§ **Assignment**
Copy the entries below exactly. Images do not belong in the copy.

§ **Data for processing**
------------------------------------------------------------
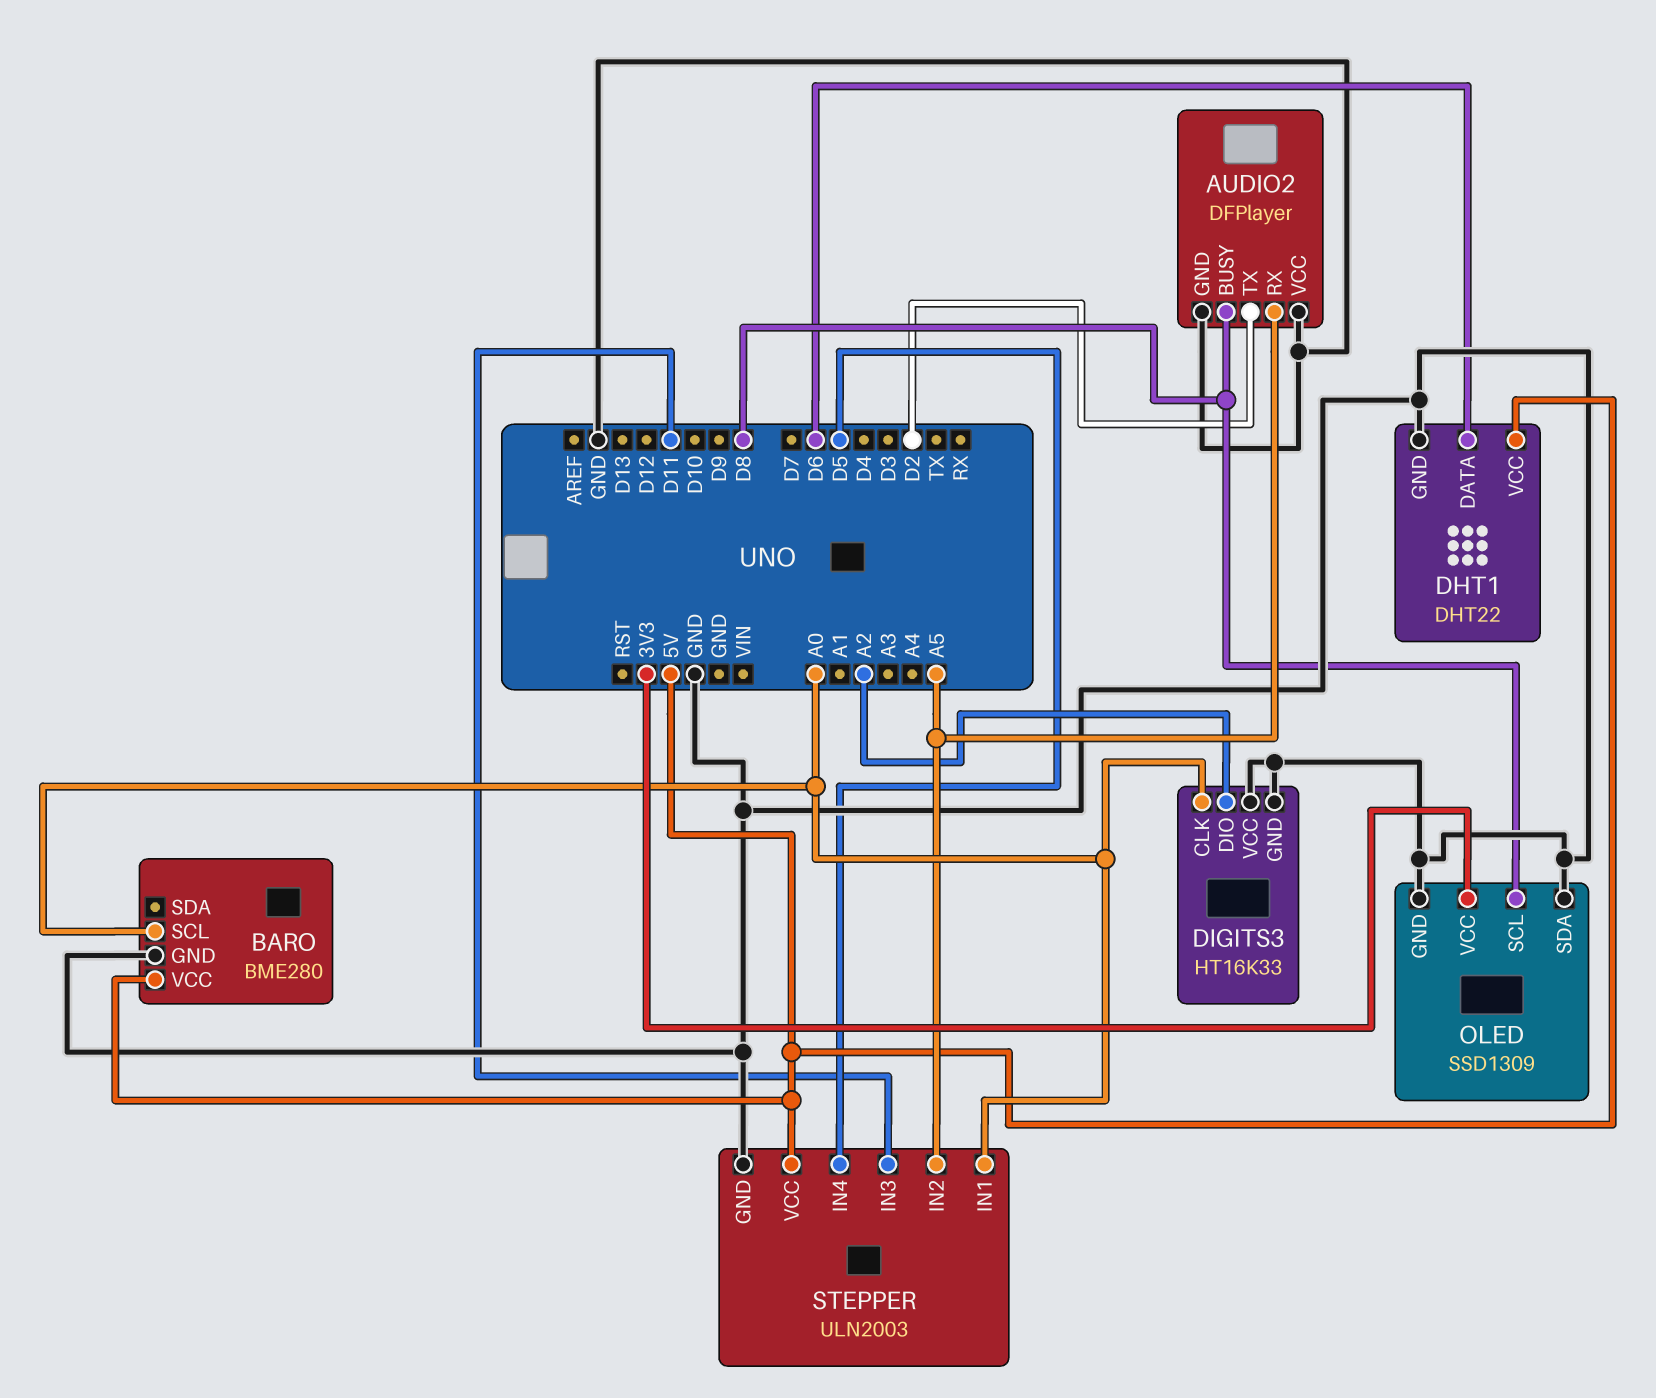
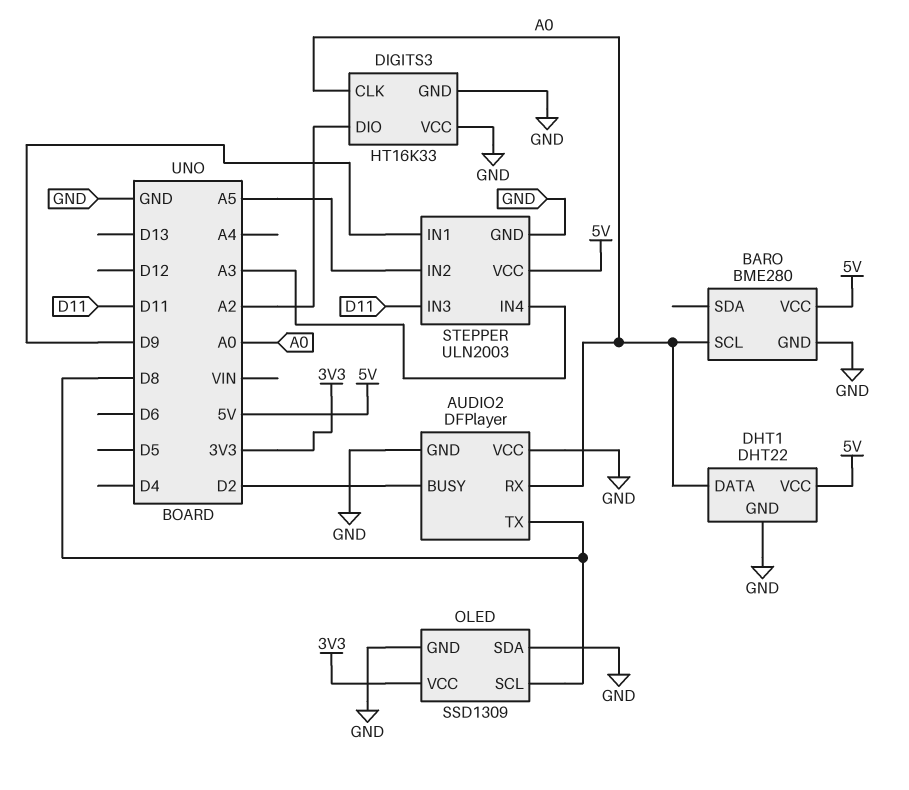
AUDIO2 pin BUSY: D8 -> D2
AUDIO2 pin RX: A5 -> A0
AUDIO2 pin TX: D2 -> D8
DHT1 pin DATA: D6 -> A0
STEPPER pin IN1: A0 -> D9
STEPPER pin IN4: D5 -> A3

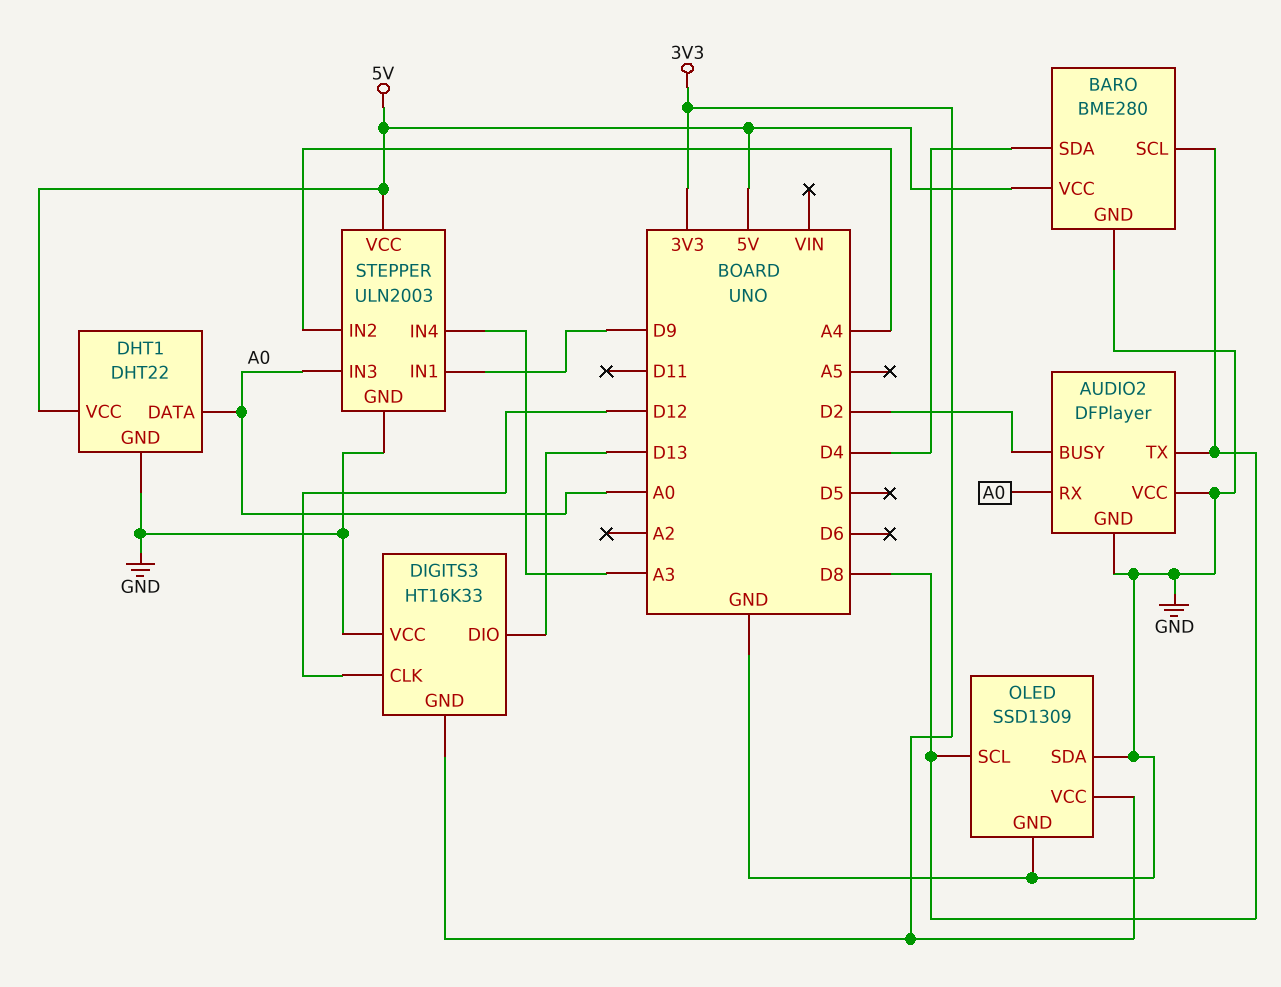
BARO pin SCL: A0 -> D8
BARO pin SDA: none -> D4
DIGITS3 pin CLK: A0 -> D12
DIGITS3 pin DIO: A2 -> D13
DIGITS3 pin GND: GND -> 3V3
STEPPER pin IN2: A5 -> A4
STEPPER pin IN3: D11 -> A0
------------------------------------------------------------
§ **Solved exercise**
AUDIO2 pin BUSY: D8 -> D2
AUDIO2 pin RX: A5 -> A0
AUDIO2 pin TX: D2 -> D8
DHT1 pin DATA: D6 -> A0
STEPPER pin IN1: A0 -> D9
STEPPER pin IN4: D5 -> A3

BARO pin SCL: A0 -> D8
BARO pin SDA: none -> D4
DIGITS3 pin CLK: A0 -> D12
DIGITS3 pin DIO: A2 -> D13
DIGITS3 pin GND: GND -> 3V3
STEPPER pin IN2: A5 -> A4
STEPPER pin IN3: D11 -> A0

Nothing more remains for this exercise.